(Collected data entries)
===

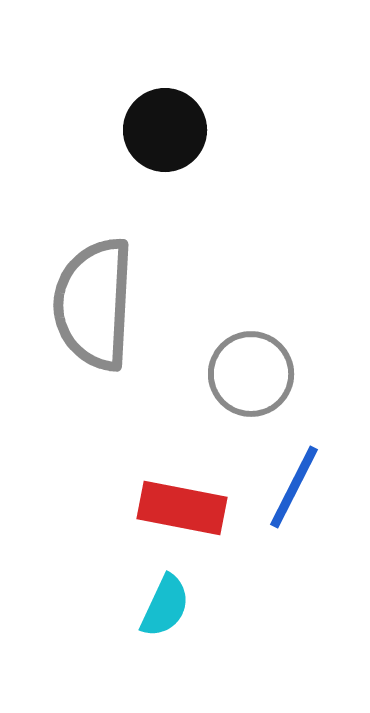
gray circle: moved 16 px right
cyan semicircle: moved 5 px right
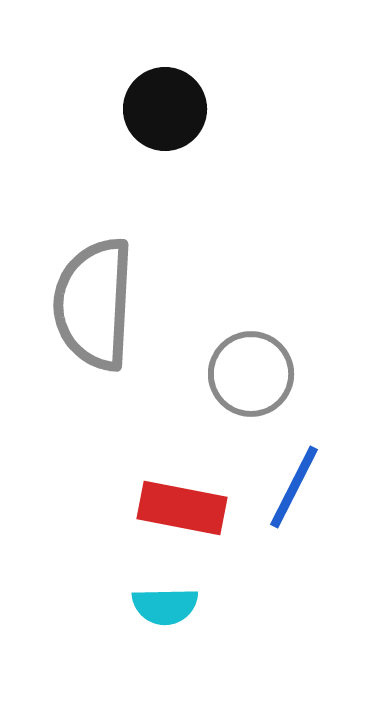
black circle: moved 21 px up
cyan semicircle: rotated 64 degrees clockwise
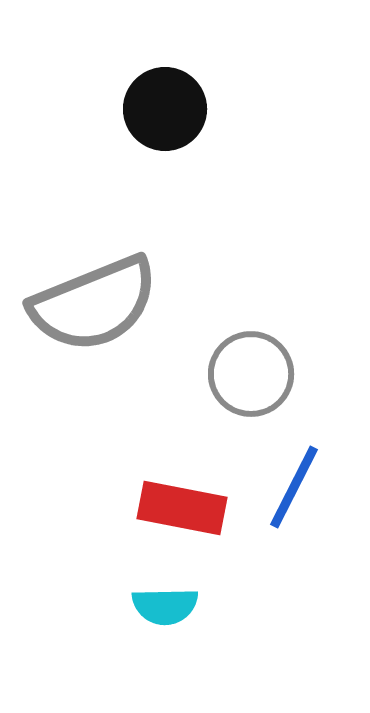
gray semicircle: rotated 115 degrees counterclockwise
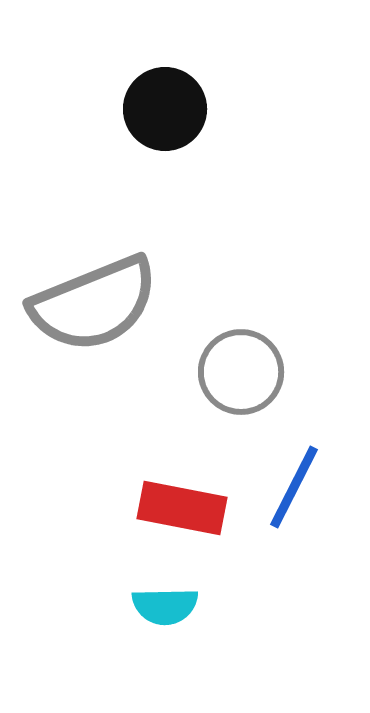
gray circle: moved 10 px left, 2 px up
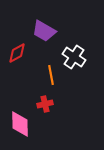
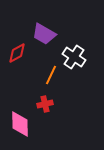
purple trapezoid: moved 3 px down
orange line: rotated 36 degrees clockwise
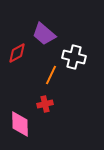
purple trapezoid: rotated 10 degrees clockwise
white cross: rotated 20 degrees counterclockwise
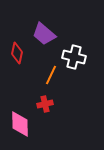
red diamond: rotated 50 degrees counterclockwise
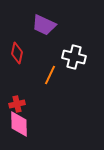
purple trapezoid: moved 9 px up; rotated 15 degrees counterclockwise
orange line: moved 1 px left
red cross: moved 28 px left
pink diamond: moved 1 px left
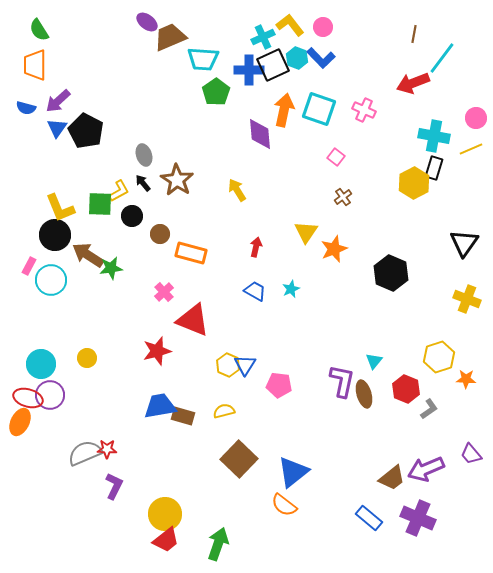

===

**Work to do**.
Substitute "shifted" for "moved" in the rows between the line holding "purple trapezoid: moved 9" and the final row, inclusive, leaving everything else unchanged. Leave the pictures out of your answer.

**Full solution**.
purple trapezoid: shifted 9 px up; rotated 15 degrees counterclockwise
orange line: shifted 1 px left
red cross: shifted 28 px left
pink diamond: shifted 1 px left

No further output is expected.